*DATA FOR THE TASK*.

•••

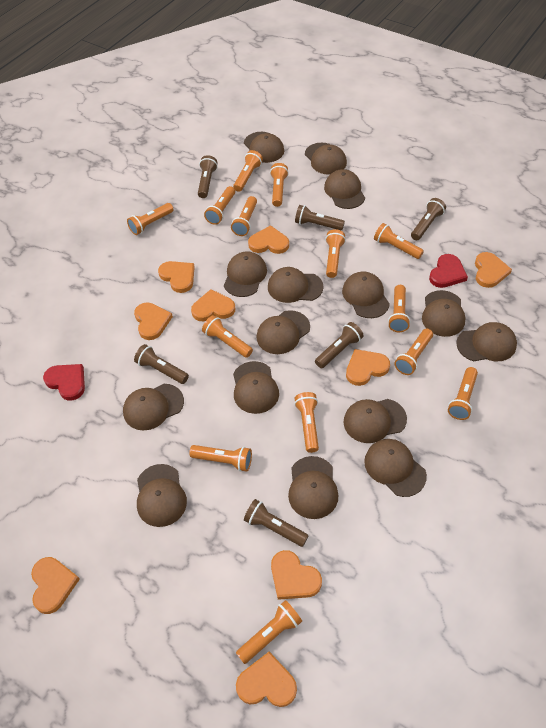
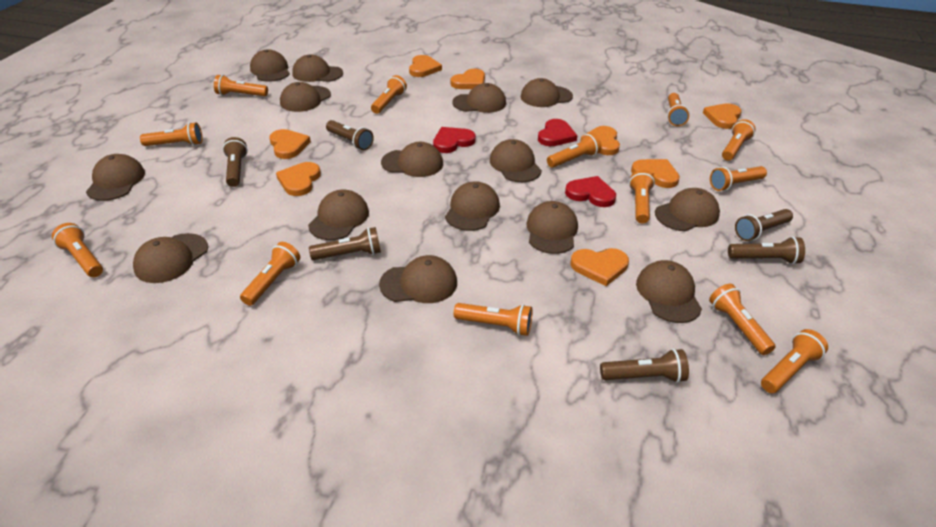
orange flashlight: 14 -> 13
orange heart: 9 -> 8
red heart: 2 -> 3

•••

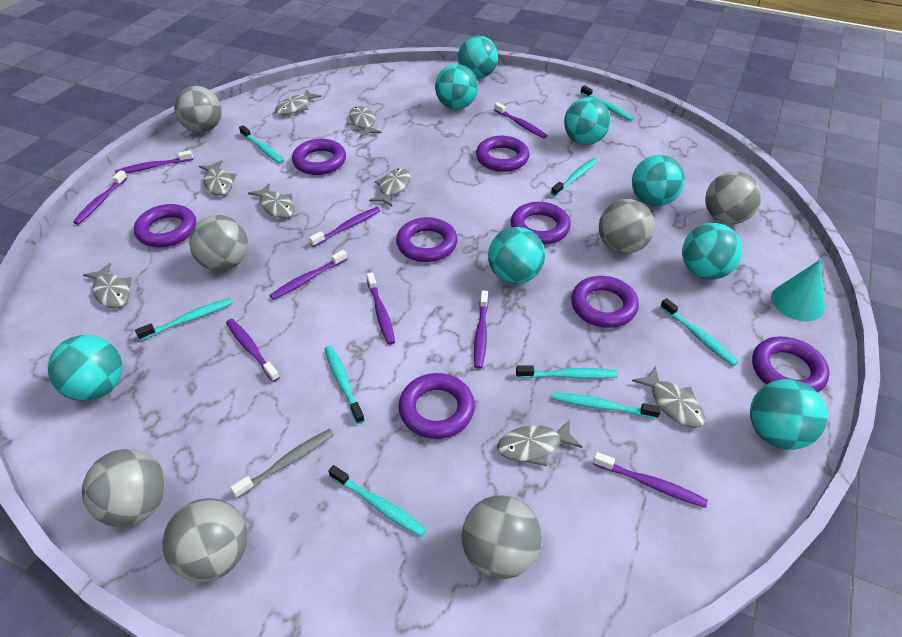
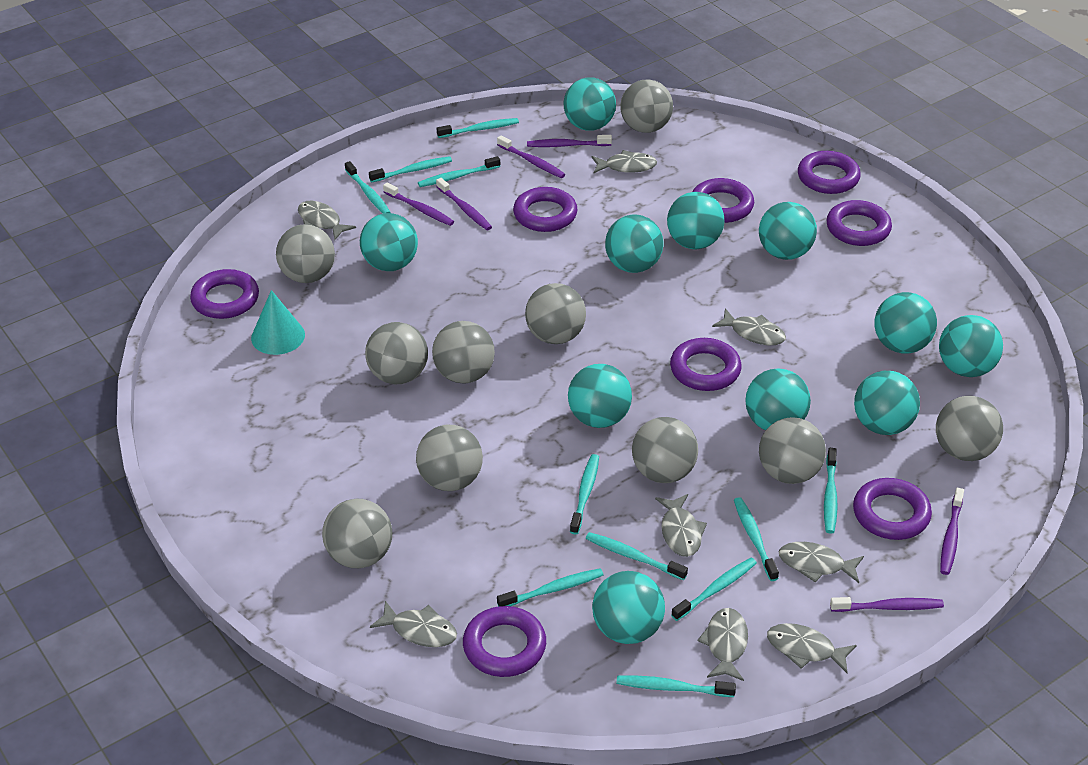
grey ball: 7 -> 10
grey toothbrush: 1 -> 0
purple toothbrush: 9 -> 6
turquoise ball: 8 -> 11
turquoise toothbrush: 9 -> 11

•••

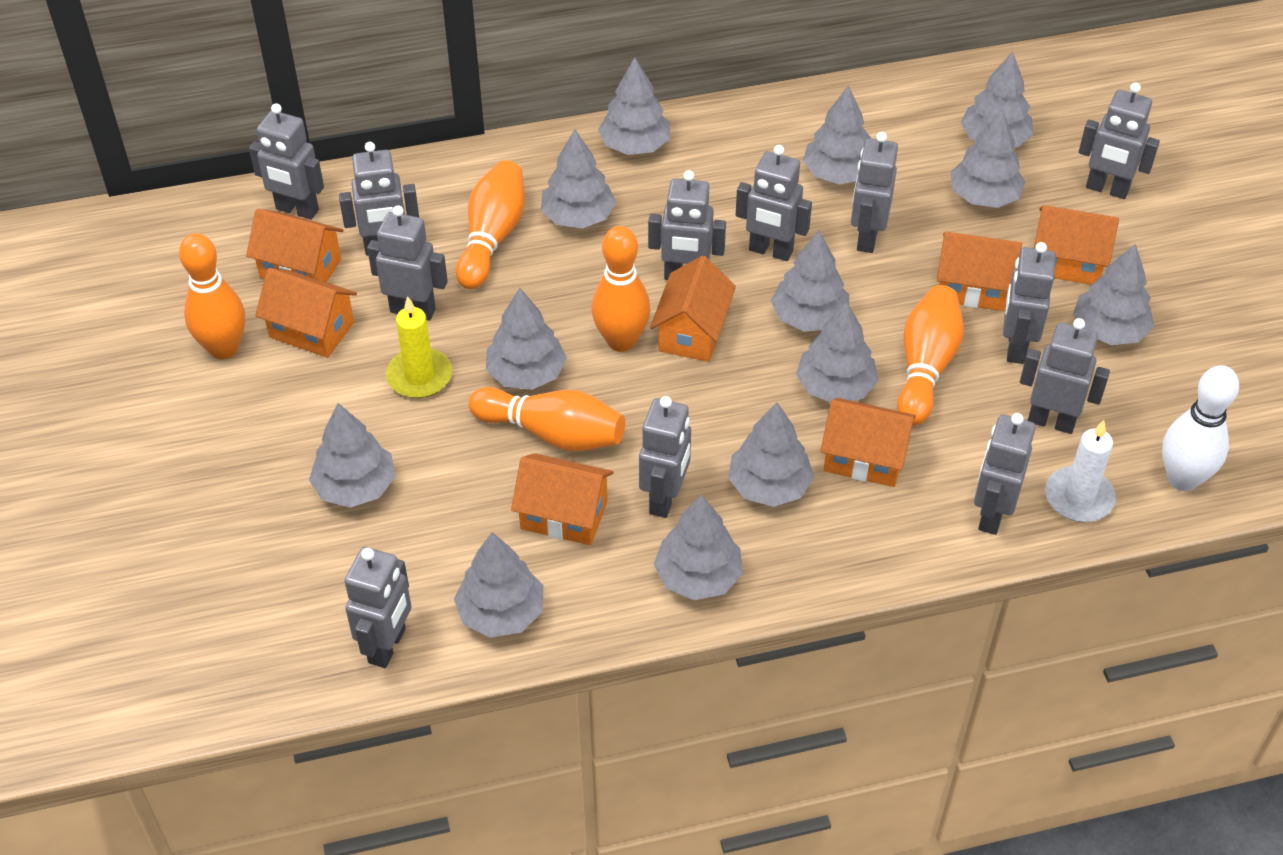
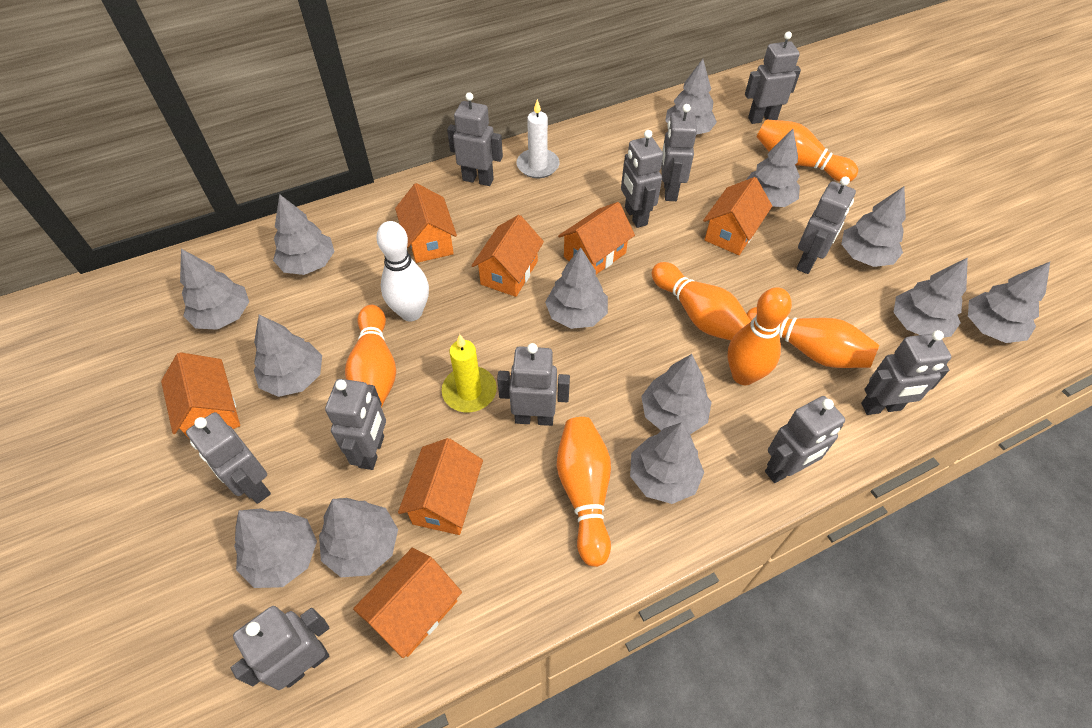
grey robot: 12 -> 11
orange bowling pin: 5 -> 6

•••

*WORK TO BE COMPLETED*. Give the number of lines in the entries that hold the string "turquoise", and add nothing else.

*OUTPUT FOR THIS TASK*. 2